### WHAT THE TASK REQUIRES:
Exact transcription, pictures omitted: reproduce the listing below.

### DATA EXTRACT:
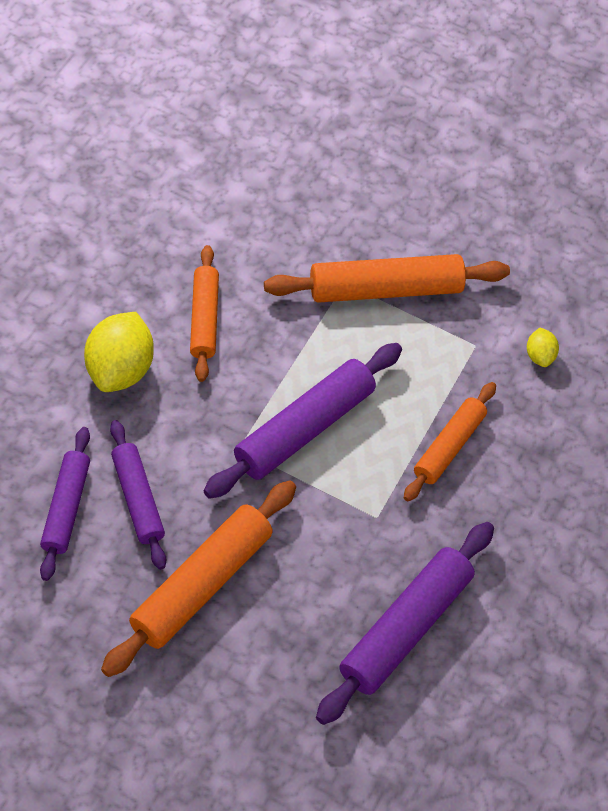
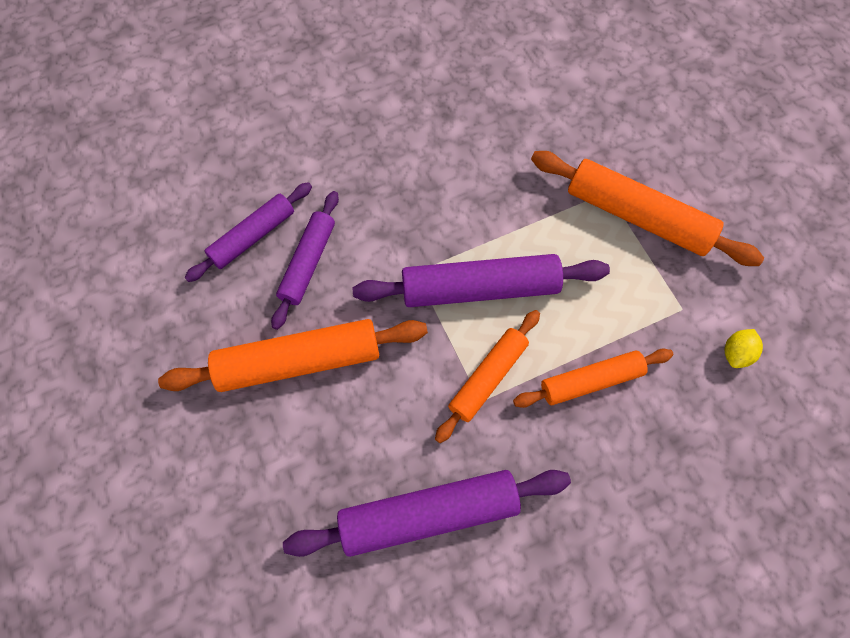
camera: 45 degrees right, 10 degrees up
(119, 369) = (376, 157): yellow lemon -> none
(204, 319) = (470, 156): orange rolling pin -> orange rolling pin (488, 378)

### WRITTEN ANSWER:
camera: 45 degrees right, 10 degrees up
(119, 369) = (376, 157): yellow lemon -> none
(204, 319) = (470, 156): orange rolling pin -> orange rolling pin (488, 378)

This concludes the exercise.